Dataset rows =>

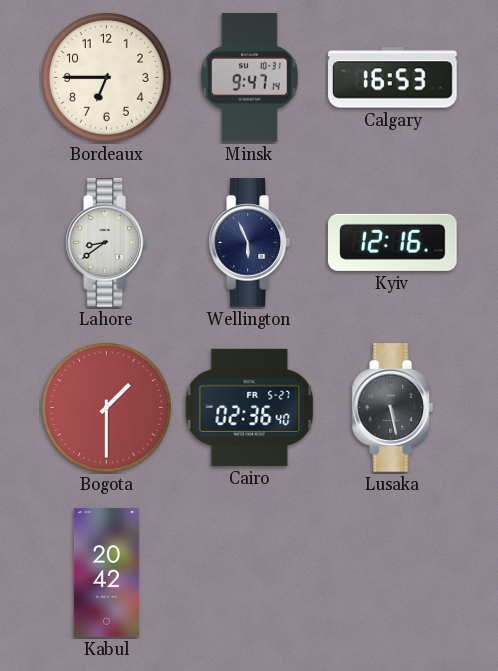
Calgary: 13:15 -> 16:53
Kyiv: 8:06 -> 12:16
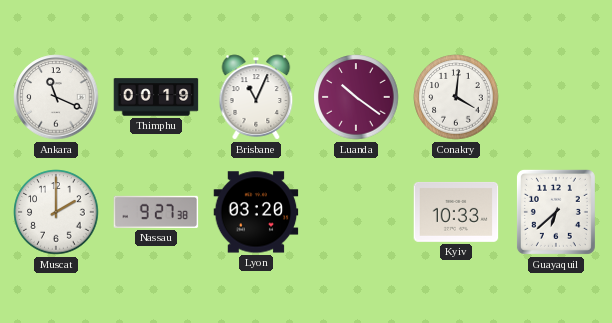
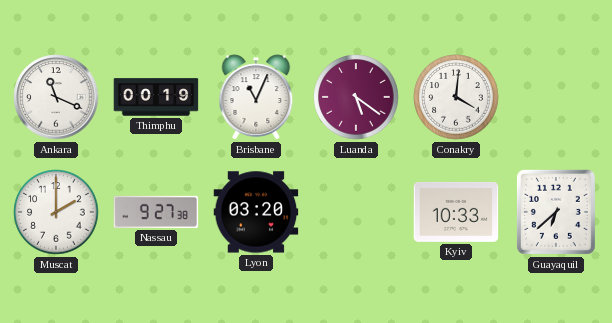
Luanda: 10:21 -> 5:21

---

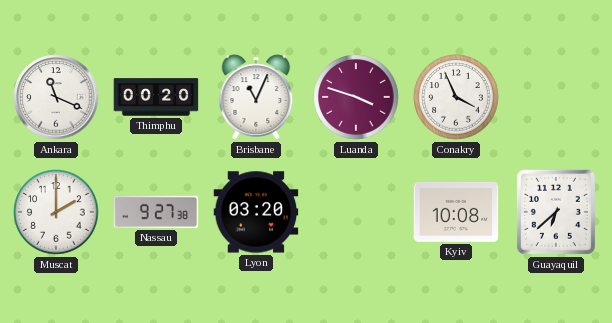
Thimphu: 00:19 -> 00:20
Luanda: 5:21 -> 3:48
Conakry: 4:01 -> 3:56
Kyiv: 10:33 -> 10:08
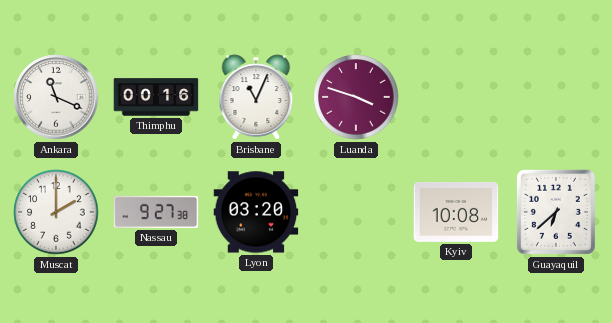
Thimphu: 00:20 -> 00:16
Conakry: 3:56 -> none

...

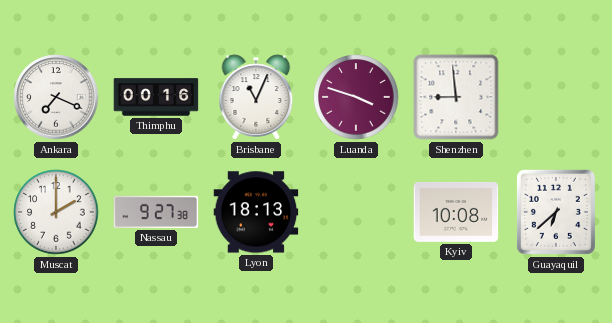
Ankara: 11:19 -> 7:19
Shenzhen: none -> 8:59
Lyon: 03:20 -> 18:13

What is expected => Quote the lines of the records from the line with "Ankara: 11:19 -> 7:19" up to and including the line with "Lyon: 03:20 -> 18:13".

Result =>
Ankara: 11:19 -> 7:19
Shenzhen: none -> 8:59
Lyon: 03:20 -> 18:13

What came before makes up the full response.